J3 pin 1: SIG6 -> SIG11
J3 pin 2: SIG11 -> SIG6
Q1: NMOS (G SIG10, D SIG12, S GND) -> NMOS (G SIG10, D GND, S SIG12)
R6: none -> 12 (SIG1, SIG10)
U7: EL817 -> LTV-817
__________
→ Prompt
Your answer must be an exact copy of every entry above.

→ Task answer
J3 pin 1: SIG6 -> SIG11
J3 pin 2: SIG11 -> SIG6
Q1: NMOS (G SIG10, D SIG12, S GND) -> NMOS (G SIG10, D GND, S SIG12)
R6: none -> 12 (SIG1, SIG10)
U7: EL817 -> LTV-817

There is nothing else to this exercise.